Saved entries
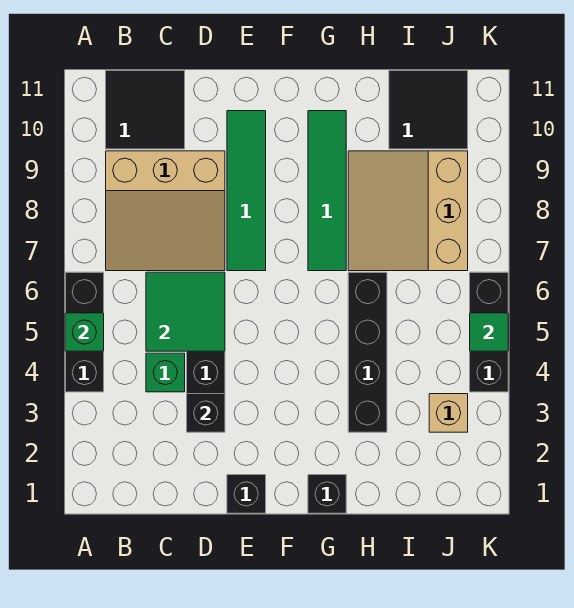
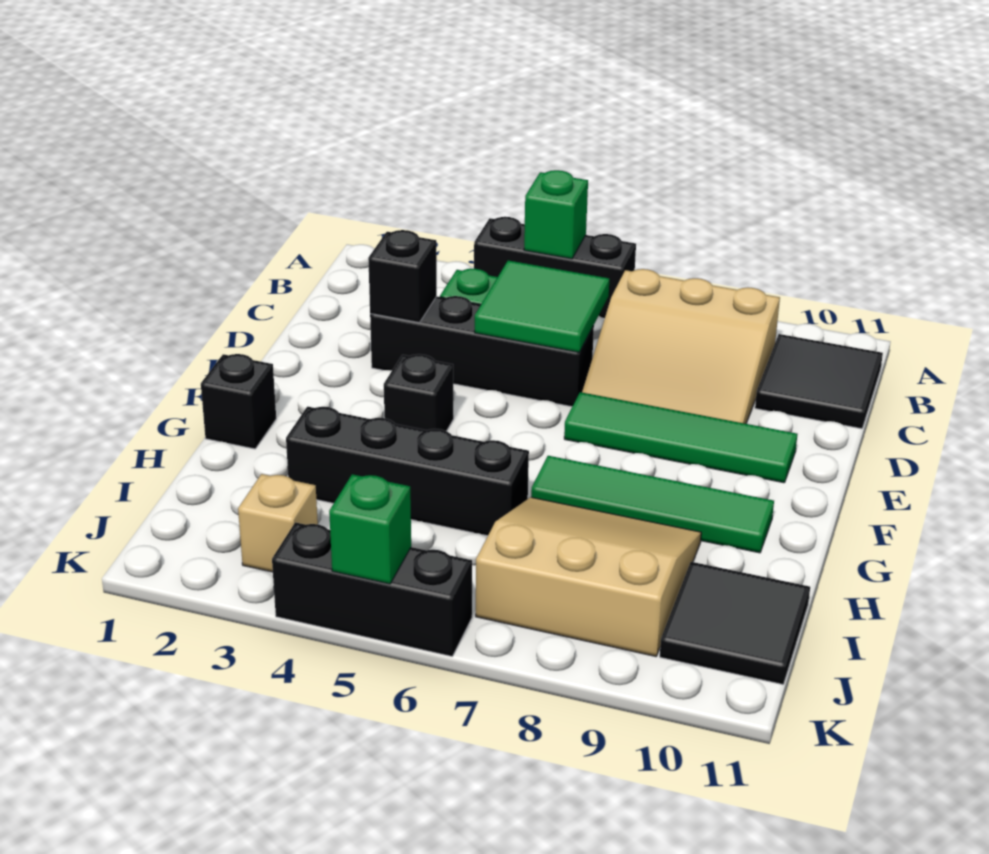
tan 3x3 slope [106,151,225,271] -> tan 3x3 slope turned to [582,269,780,424]
black 1x1 brick [227,475,266,513] -> black 1x1 brick moved to [384,354,454,431]
green 1x1 tile [470,313,508,351] -> green 1x1 brick [329,474,411,584]

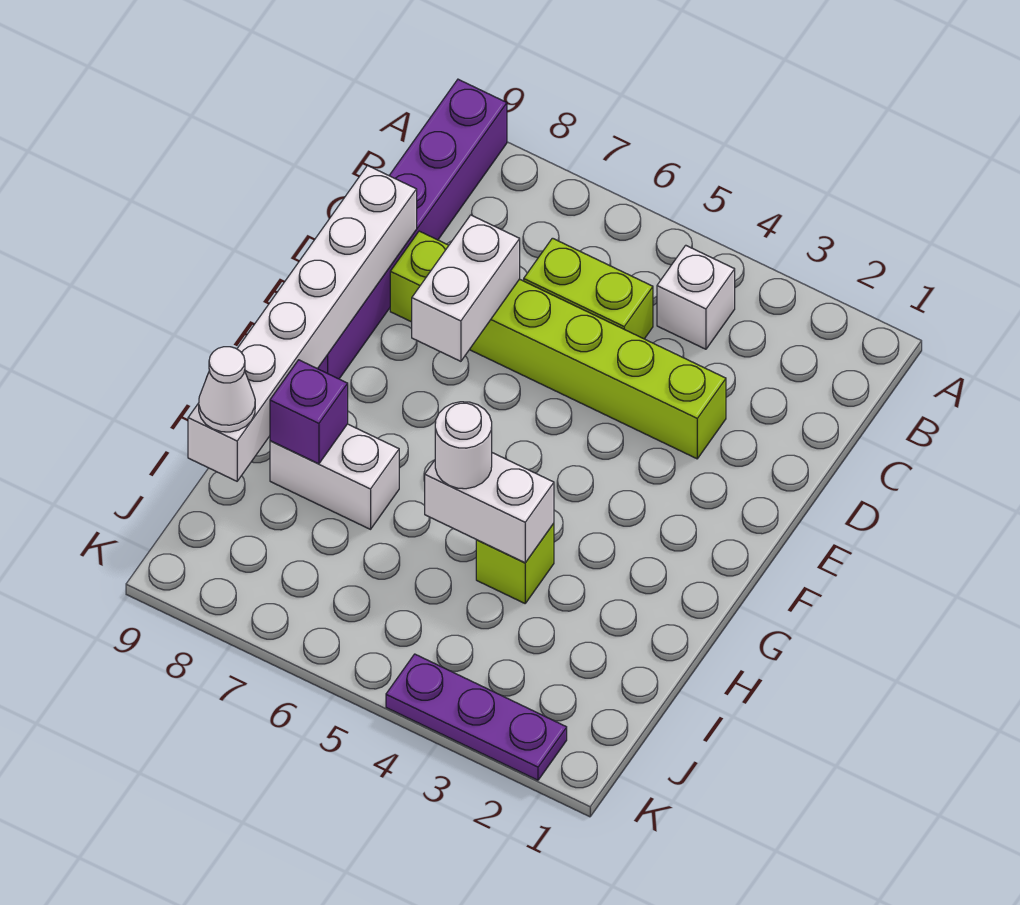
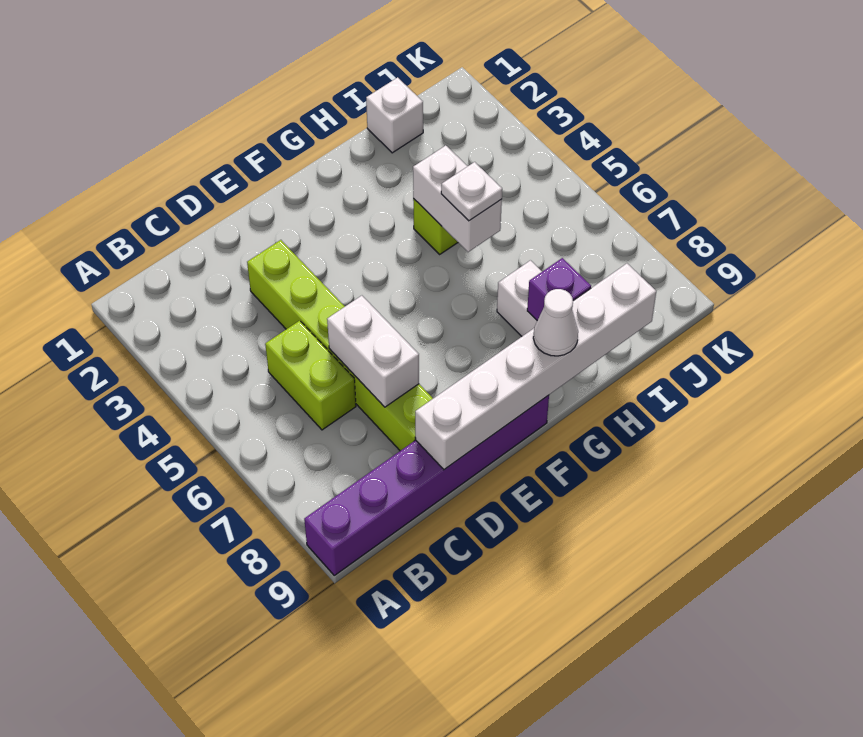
white 1x1 brick [657,245,735,349] -> white 1x1 brick moved to [366,77,423,153]
white 1x2 brick [412,215,520,361] -> white 1x2 brick turned to [327,296,419,407]
white 1x1 round brick [435,402,492,489] -> white 1x1 plate [441,162,502,221]
white 1x1 cone [199,347,255,432] -> white 1x1 cone moved to [533,289,578,356]
purple 1x3 plate [386,654,567,780] -> none

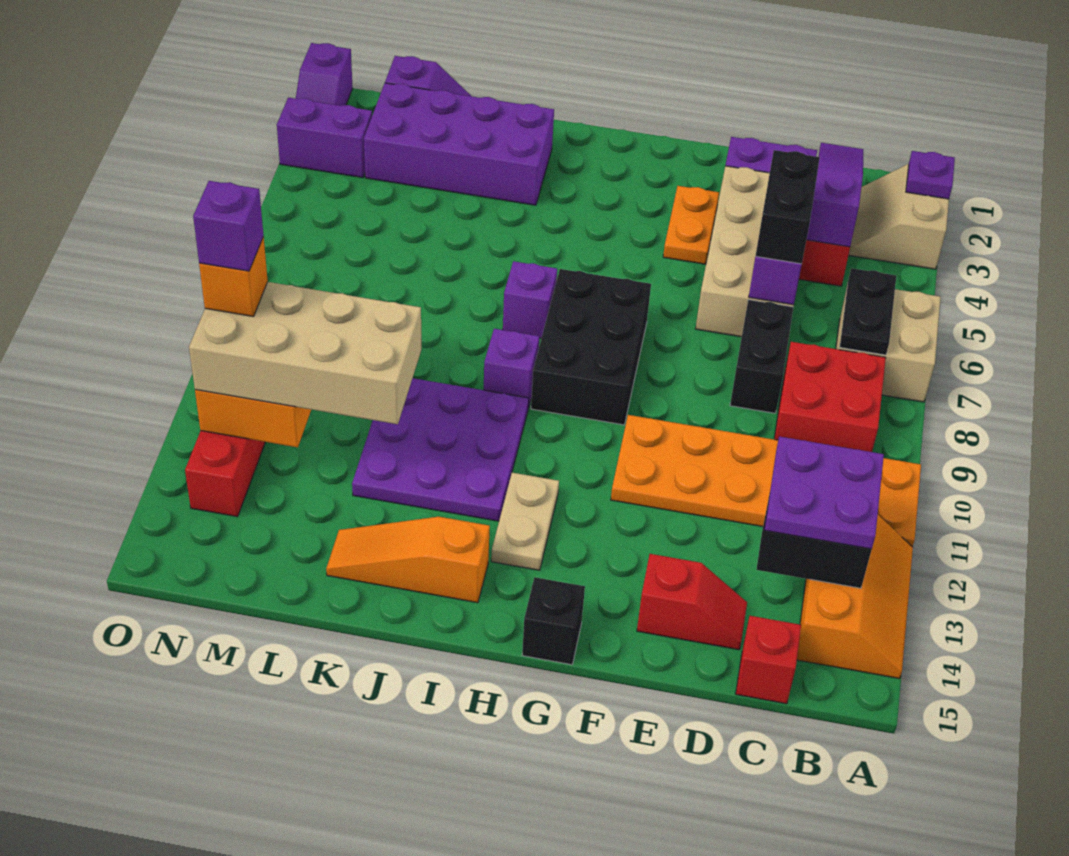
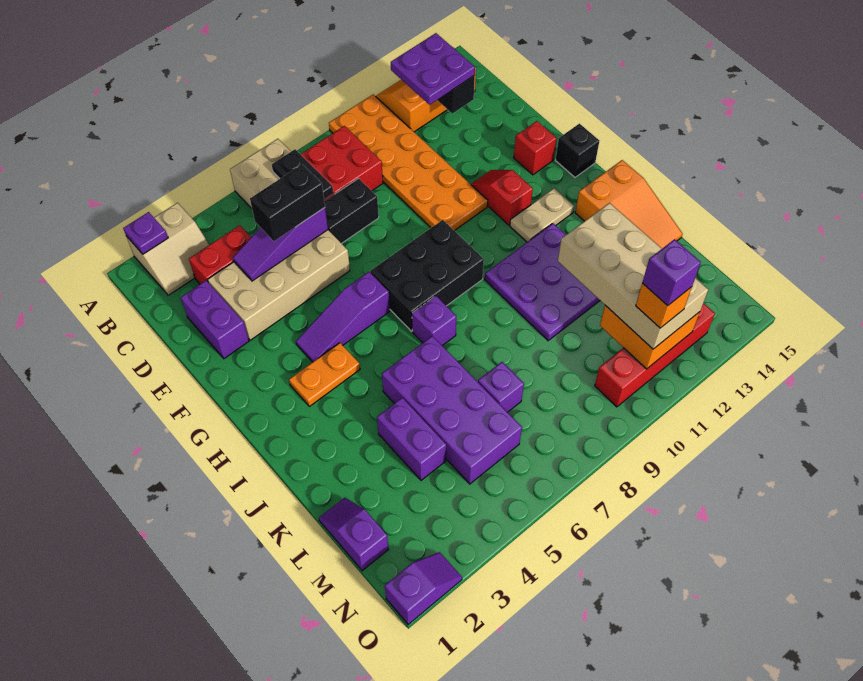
black 1x2 plate [840,268,896,355] -> black 1x2 plate turned to [272,149,333,199]
purple 1x3 slope [807,143,863,247] -> purple 1x3 slope moved to [296,272,390,362]
red 1x1 brick [736,616,801,704] -> red 1x1 brick moved to [514,121,557,175]
red 1x2 slope [637,554,747,650] -> red 1x2 slope moved to [471,170,533,225]
orange 1x2 plate [663,186,719,264] -> orange 1x2 plate moved to [289,343,360,406]
purple 1x1 brick [484,329,540,408] -> purple 1x1 brick moved to [478,362,524,412]
orange 1x3 slope [326,517,490,603] -> orange 2x3 slope [575,160,683,248]
purple 2x4 brick [364,83,554,205] -> purple 2x4 brick moved to [382,336,522,484]
purple 1x2 brick [277,97,372,178] -> purple 1x2 brick moved to [377,398,446,480]

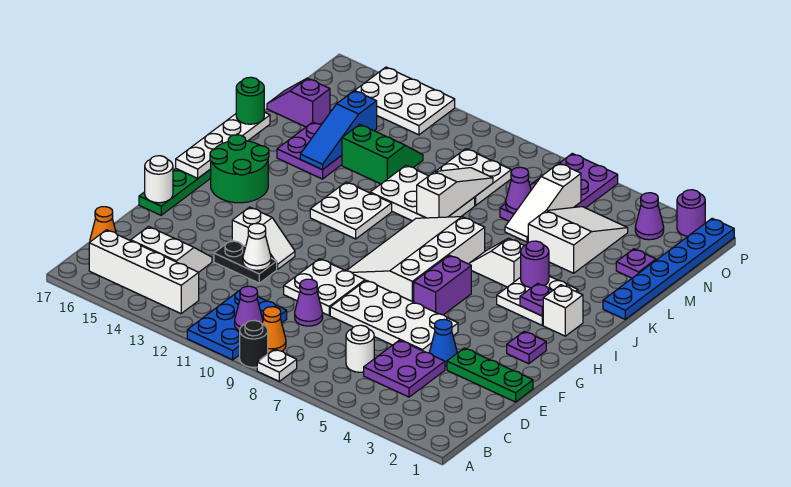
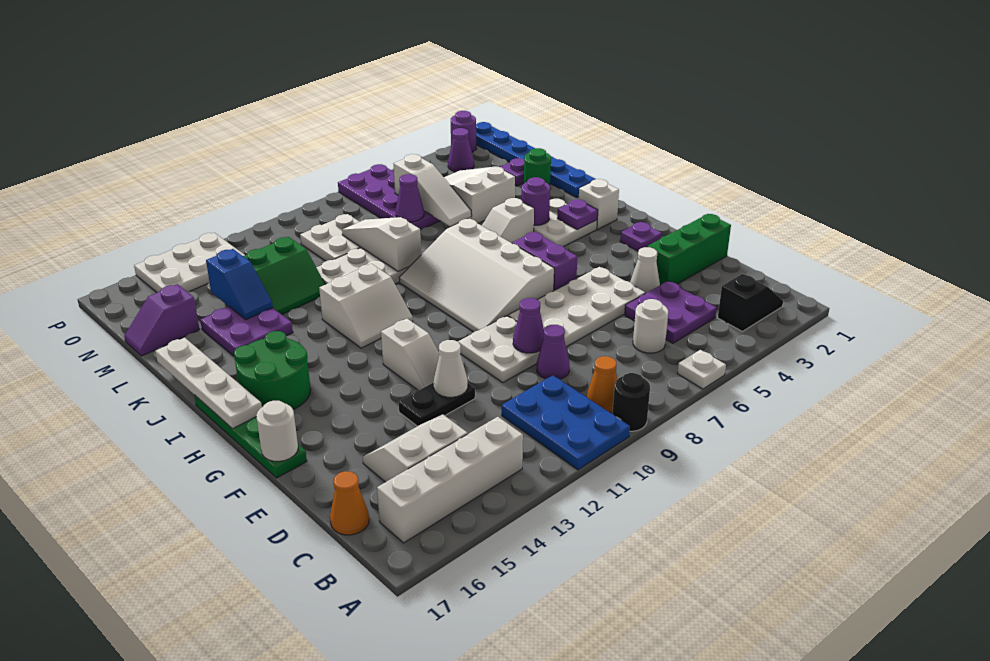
white 1x1 plate [257,349,297,381] -> white 1x1 plate moved to [677,350,726,389]
none -> black 1x2 slope [718,274,783,331]
purple 1x1 cone [235,286,263,331] -> purple 1x1 cone moved to [513,298,544,353]
green 1x3 plate [447,348,533,402] -> green 1x3 brick [647,214,731,285]
blue 1x1 cone [429,319,457,366] -> white 1x1 cone [630,247,660,293]
white 1x2 slope [232,207,295,269] -> white 1x2 slope turned to [381,319,439,390]
white 2x2 plate [310,182,392,239] -> white 2x2 slope [319,264,413,348]
blue 1x3 slope [300,90,377,170] -> blue 1x2 slope [206,249,273,320]
green 1x1 round brick [236,77,264,124] -> green 1x1 round brick moved to [524,148,551,185]
green 2x2 slope [342,124,423,184] -> green 2x2 slope turned to [243,237,325,314]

» WHAT YOU ARE ASKED TO DO
Repeat all the records above exactly, leaving out any pictures.

» EXERCISE RESULT
tan 3x3 slope [106,151,225,271] -> tan 3x3 slope turned to [582,269,780,424]
black 1x1 brick [227,475,266,513] -> black 1x1 brick moved to [384,354,454,431]
green 1x1 tile [470,313,508,351] -> green 1x1 brick [329,474,411,584]

white 1x1 brick [657,245,735,349] -> white 1x1 brick moved to [366,77,423,153]
white 1x2 brick [412,215,520,361] -> white 1x2 brick turned to [327,296,419,407]
white 1x1 round brick [435,402,492,489] -> white 1x1 plate [441,162,502,221]
white 1x1 cone [199,347,255,432] -> white 1x1 cone moved to [533,289,578,356]
purple 1x3 plate [386,654,567,780] -> none

black 1x2 plate [840,268,896,355] -> black 1x2 plate turned to [272,149,333,199]
purple 1x3 slope [807,143,863,247] -> purple 1x3 slope moved to [296,272,390,362]
red 1x1 brick [736,616,801,704] -> red 1x1 brick moved to [514,121,557,175]
red 1x2 slope [637,554,747,650] -> red 1x2 slope moved to [471,170,533,225]
orange 1x2 plate [663,186,719,264] -> orange 1x2 plate moved to [289,343,360,406]
purple 1x1 brick [484,329,540,408] -> purple 1x1 brick moved to [478,362,524,412]
orange 1x3 slope [326,517,490,603] -> orange 2x3 slope [575,160,683,248]
purple 2x4 brick [364,83,554,205] -> purple 2x4 brick moved to [382,336,522,484]
purple 1x2 brick [277,97,372,178] -> purple 1x2 brick moved to [377,398,446,480]

white 1x1 plate [257,349,297,381] -> white 1x1 plate moved to [677,350,726,389]
none -> black 1x2 slope [718,274,783,331]
purple 1x1 cone [235,286,263,331] -> purple 1x1 cone moved to [513,298,544,353]
green 1x3 plate [447,348,533,402] -> green 1x3 brick [647,214,731,285]
blue 1x1 cone [429,319,457,366] -> white 1x1 cone [630,247,660,293]
white 1x2 slope [232,207,295,269] -> white 1x2 slope turned to [381,319,439,390]
white 2x2 plate [310,182,392,239] -> white 2x2 slope [319,264,413,348]
blue 1x3 slope [300,90,377,170] -> blue 1x2 slope [206,249,273,320]
green 1x1 round brick [236,77,264,124] -> green 1x1 round brick moved to [524,148,551,185]
green 2x2 slope [342,124,423,184] -> green 2x2 slope turned to [243,237,325,314]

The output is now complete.